(Beginning of Records shown)

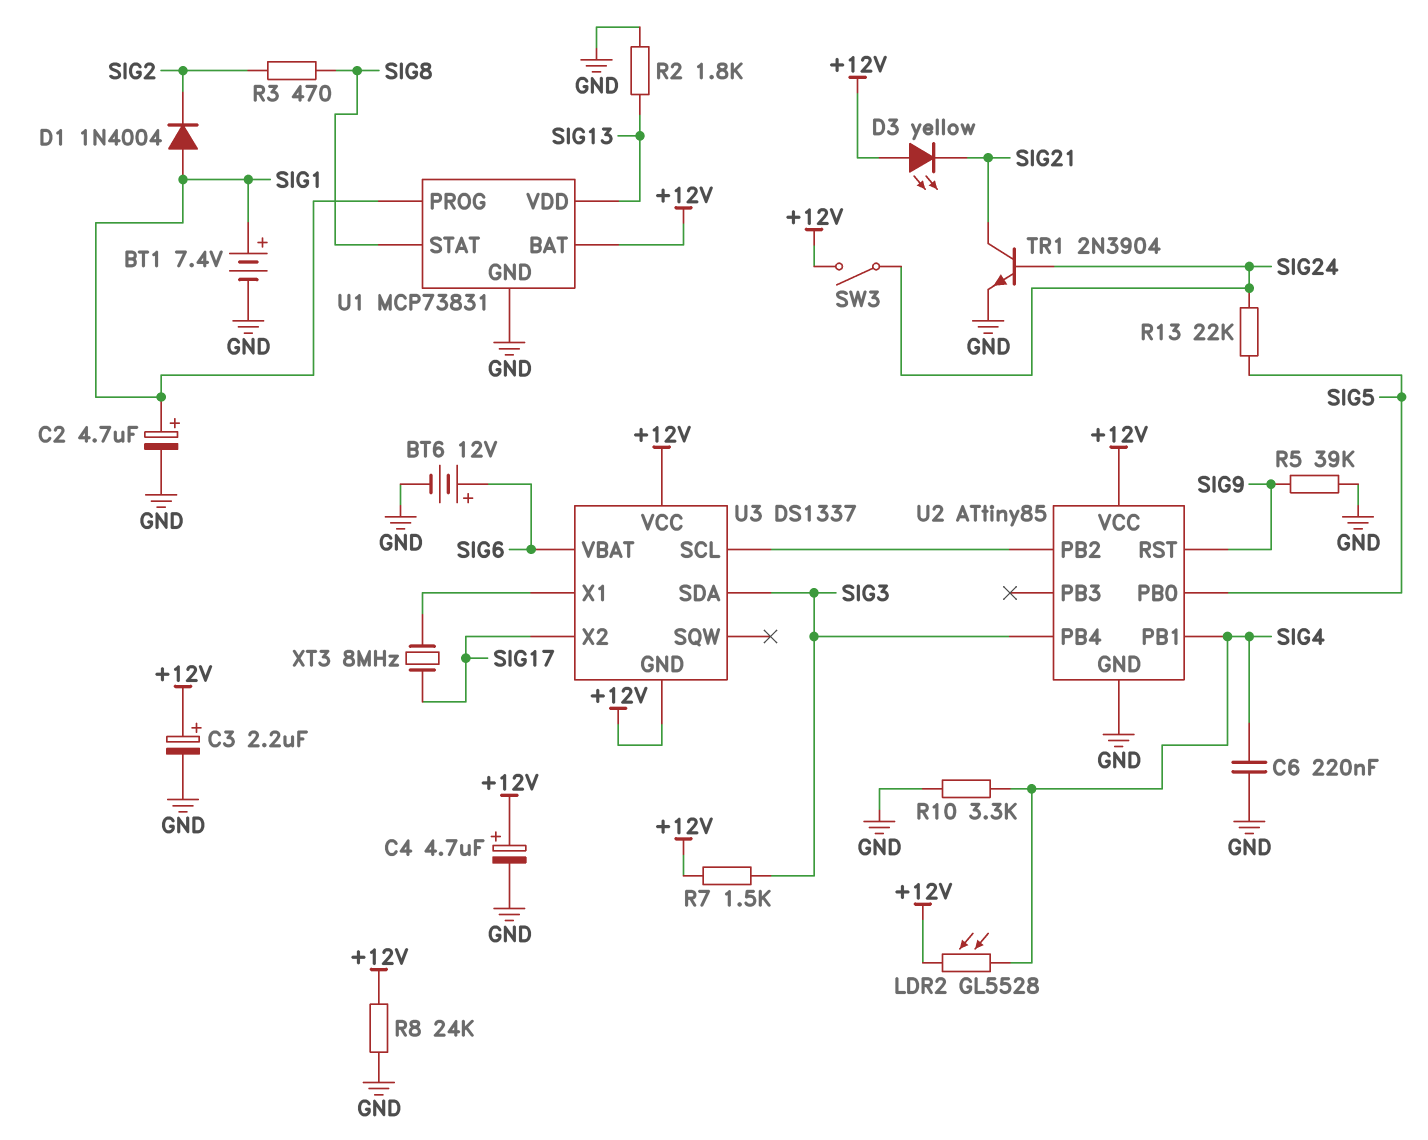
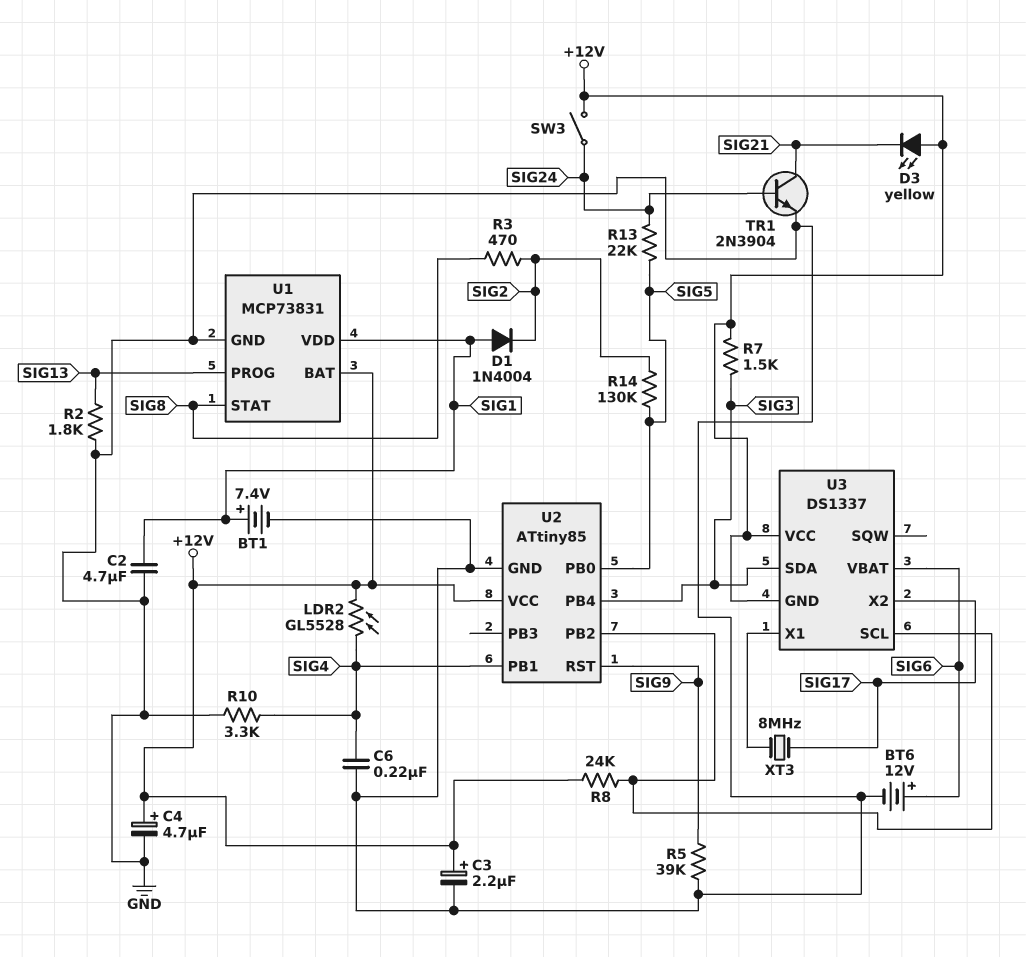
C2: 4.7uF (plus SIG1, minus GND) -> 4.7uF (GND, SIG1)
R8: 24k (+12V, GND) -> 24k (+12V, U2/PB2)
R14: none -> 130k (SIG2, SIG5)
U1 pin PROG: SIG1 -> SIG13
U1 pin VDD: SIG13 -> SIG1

(End of Records shown)

• Exercise aim
Look above for the line containing "R14: none -> 130k (SIG2, SIG5)", then transcribe it and all lines after it through the last, exactly and with nothing else.

• Reply to the task
R14: none -> 130k (SIG2, SIG5)
U1 pin PROG: SIG1 -> SIG13
U1 pin VDD: SIG13 -> SIG1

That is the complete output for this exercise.